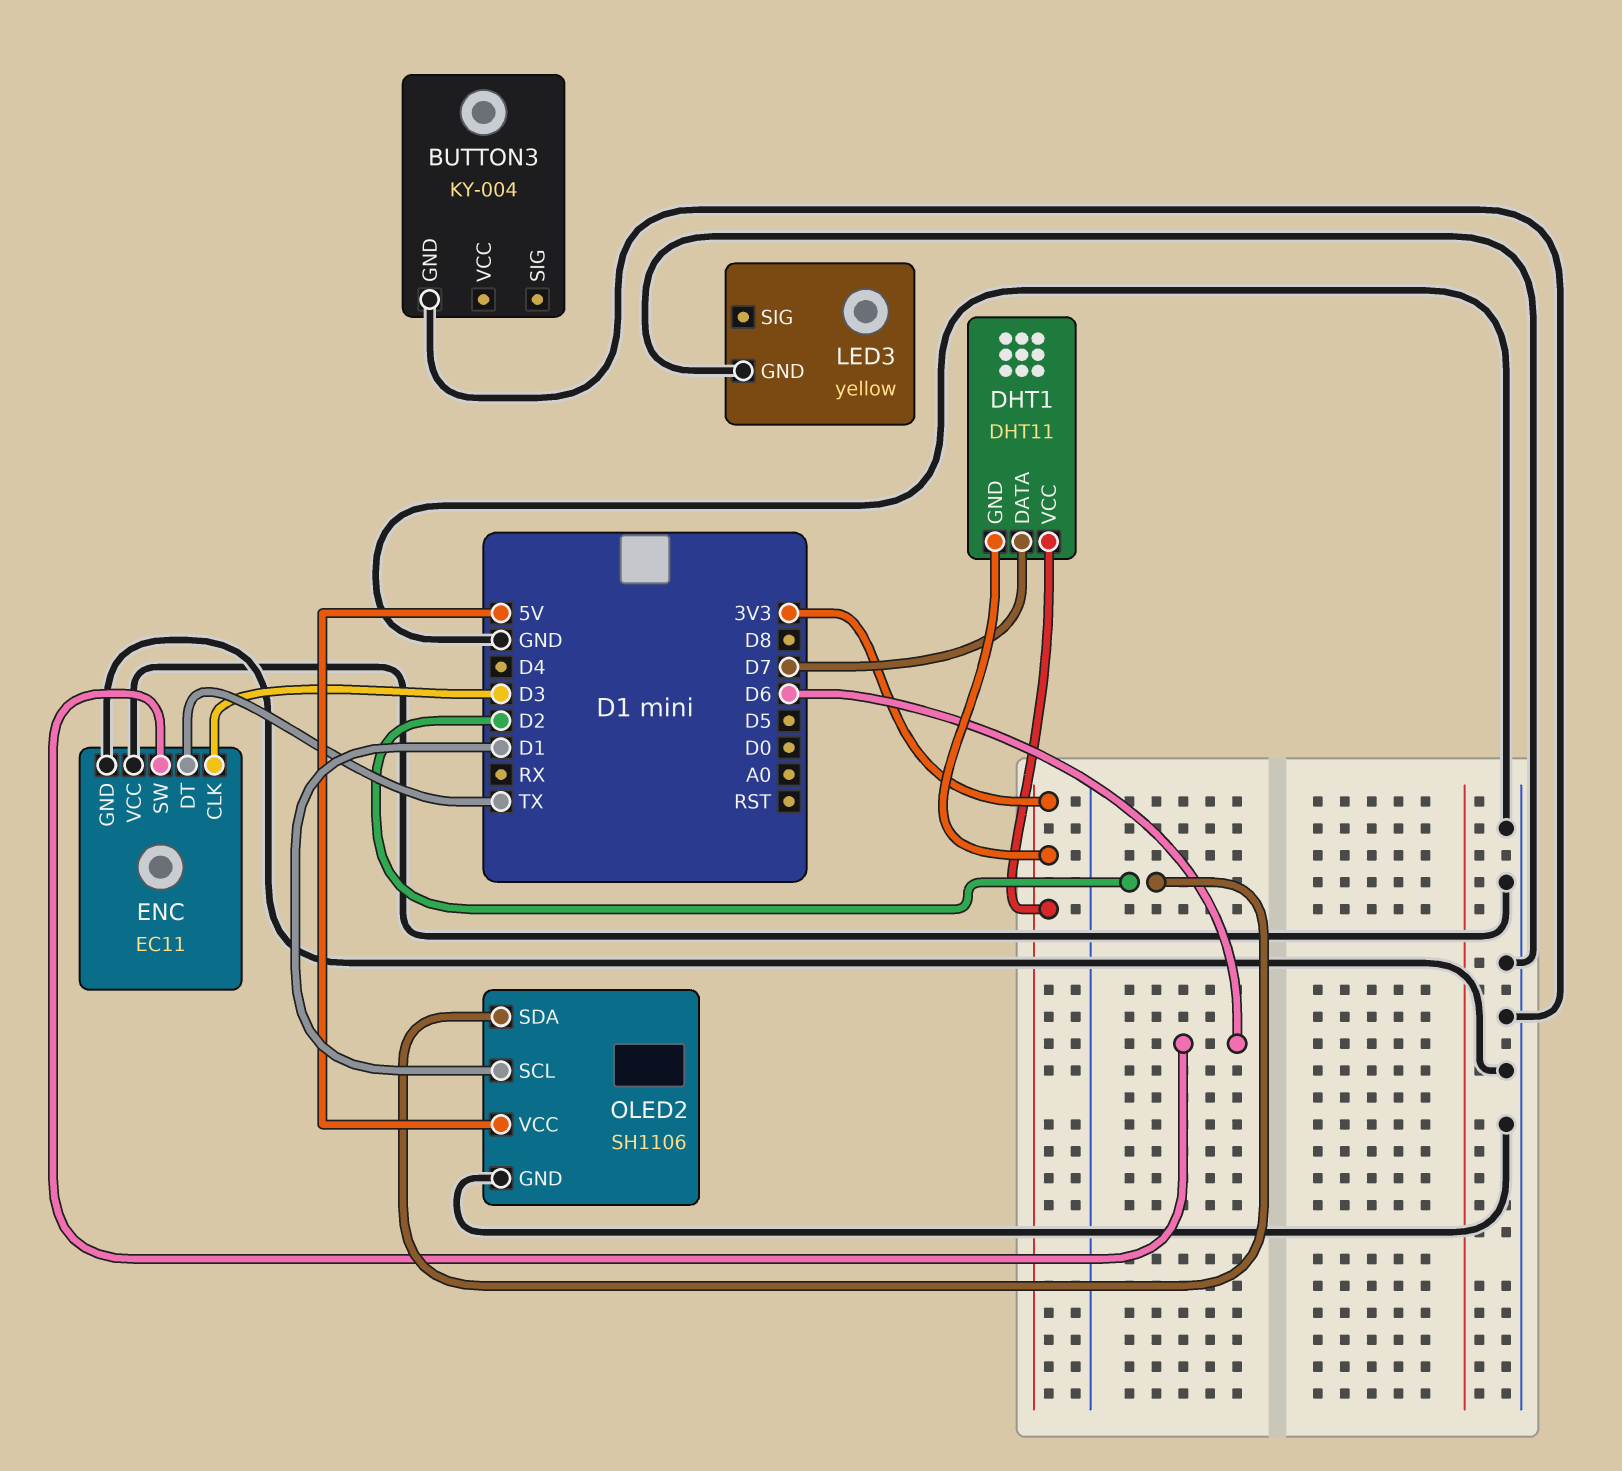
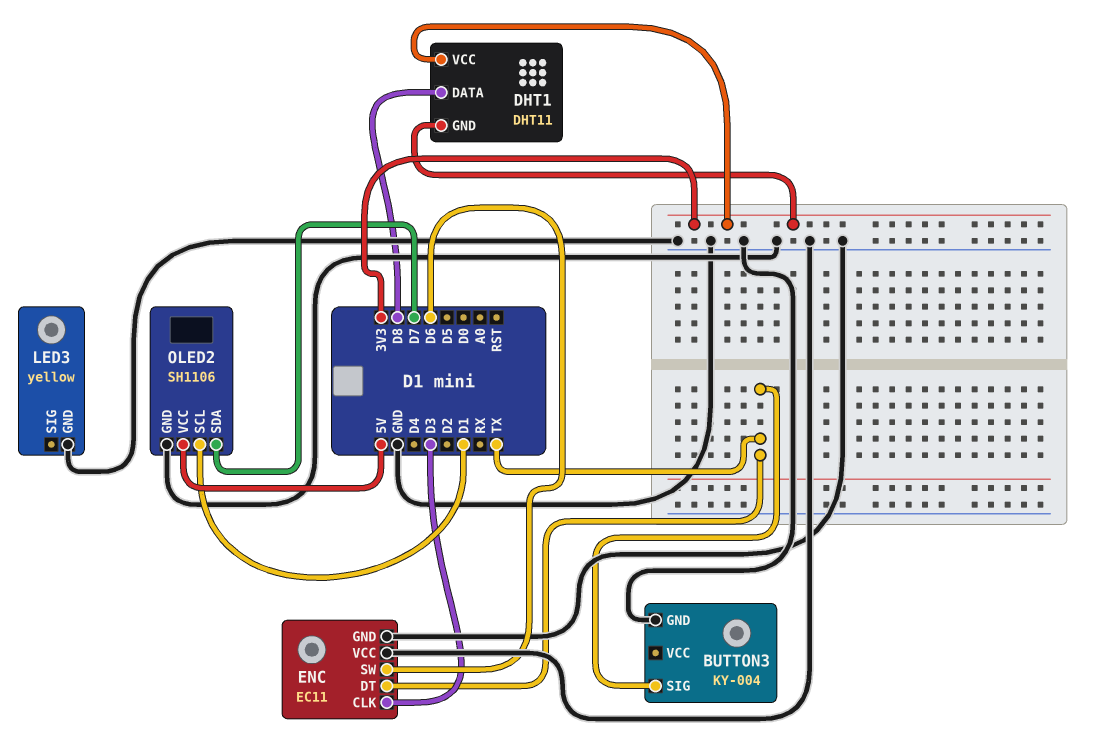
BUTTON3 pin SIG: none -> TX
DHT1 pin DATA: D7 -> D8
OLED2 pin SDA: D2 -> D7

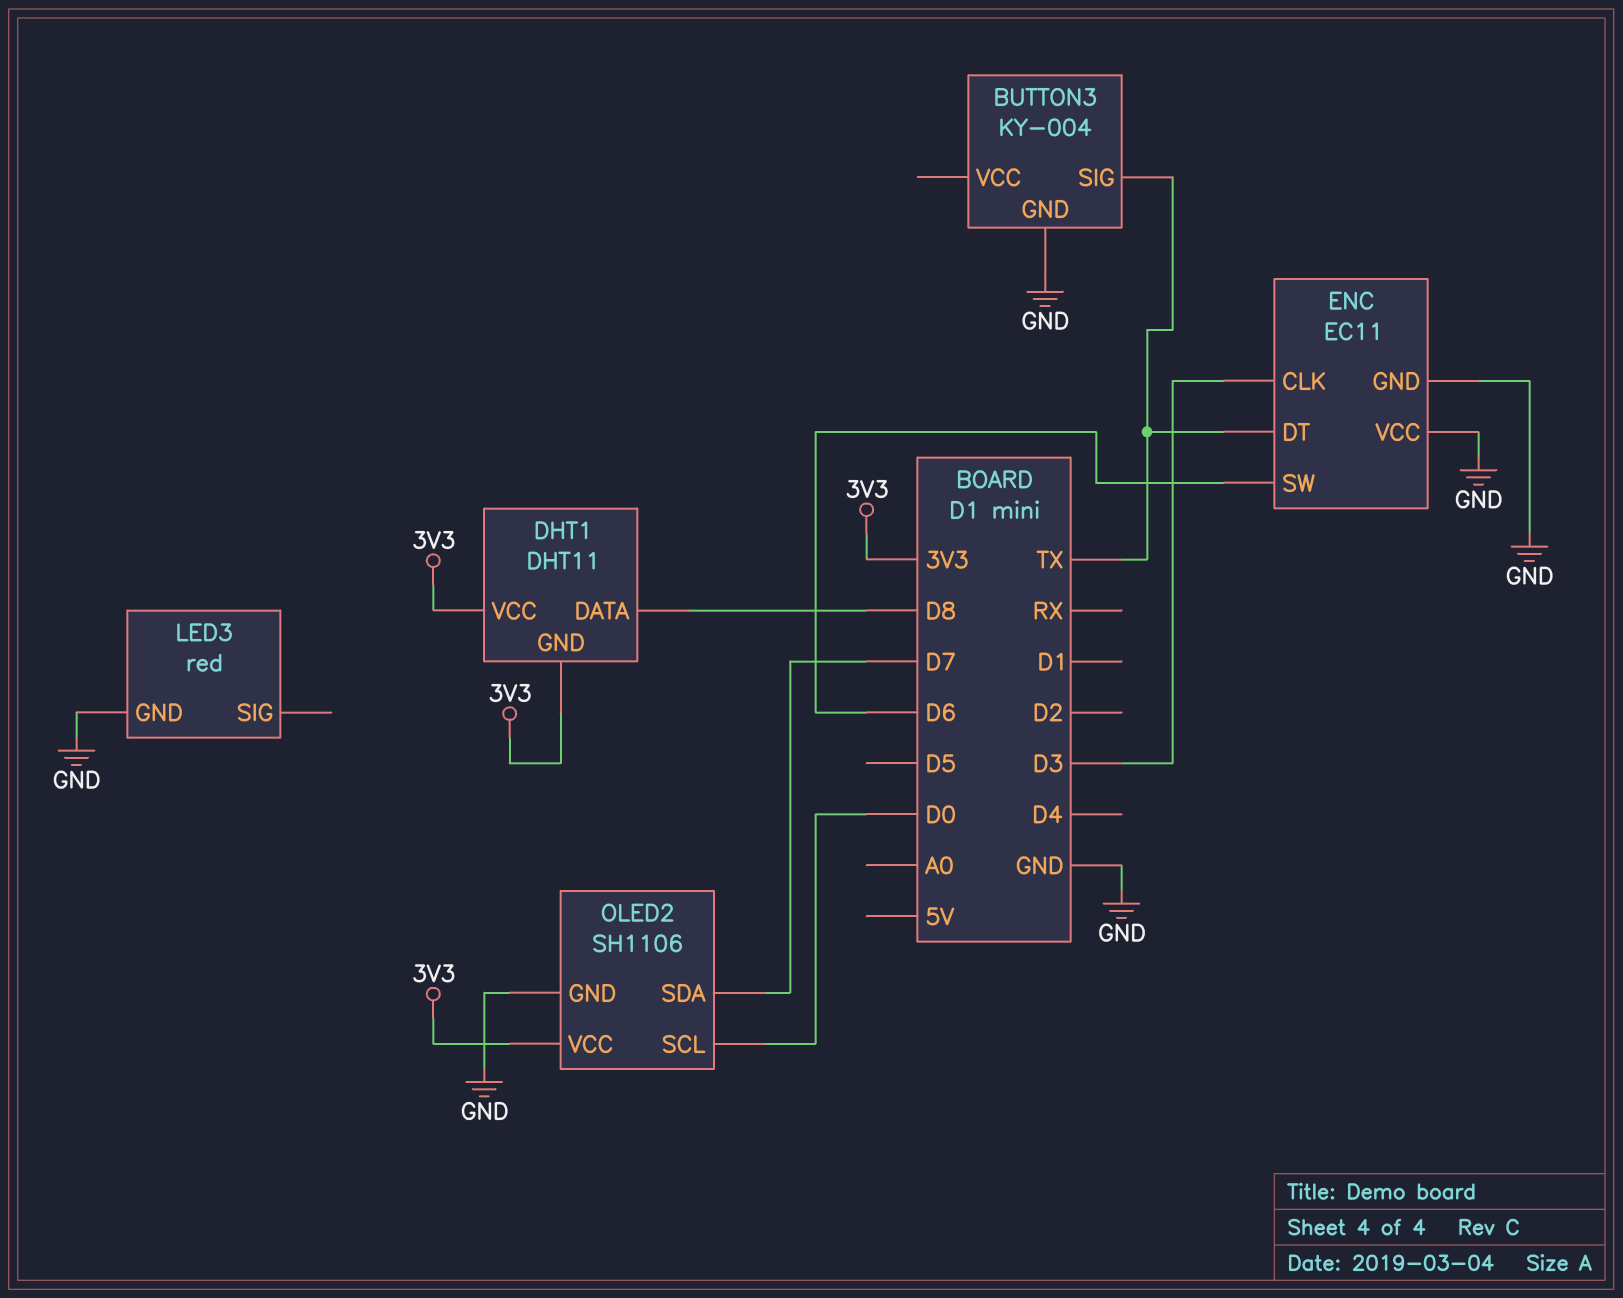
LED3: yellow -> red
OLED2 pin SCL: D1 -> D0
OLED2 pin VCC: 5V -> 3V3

▸ **Exercise**: Where the data includes pictures, leave them out and write out everything else exactly.

▸ **Answer**:
BUTTON3 pin SIG: none -> TX
DHT1 pin DATA: D7 -> D8
OLED2 pin SDA: D2 -> D7

LED3: yellow -> red
OLED2 pin SCL: D1 -> D0
OLED2 pin VCC: 5V -> 3V3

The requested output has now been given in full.